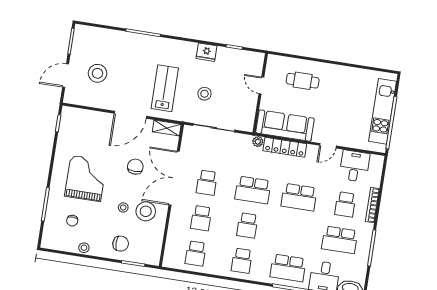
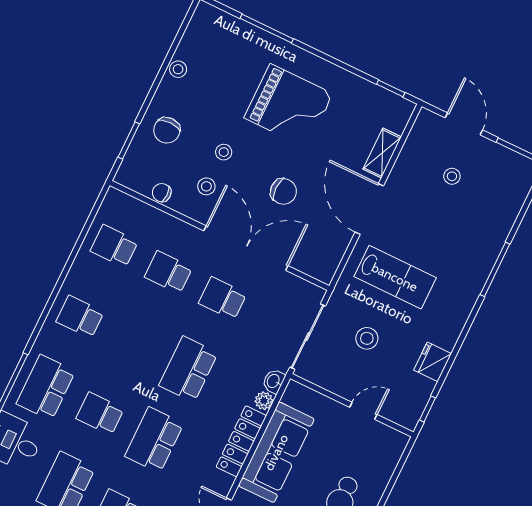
stool: (98, 73) -> (452, 176), width x0.53, depth x0.53
door: (261, 86) -> (363, 411), moved
wall: (260, 93) -> (352, 405), moved
shelving: (167, 128) -> (382, 153), moved
washbasin: (245, 139) -> (274, 381), added
stool: (146, 211) -> (206, 186), width x0.53, depth x0.53
chair: (72, 221) -> (162, 193), moved
school desk: (247, 225) -> (100, 414), moved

Task item
Please set down each entry word for word, without its images.

Solved problem
stool: (98, 73) -> (452, 176), width x0.53, depth x0.53
door: (261, 86) -> (363, 411), moved
wall: (260, 93) -> (352, 405), moved
shelving: (167, 128) -> (382, 153), moved
washbasin: (245, 139) -> (274, 381), added
stool: (146, 211) -> (206, 186), width x0.53, depth x0.53
chair: (72, 221) -> (162, 193), moved
school desk: (247, 225) -> (100, 414), moved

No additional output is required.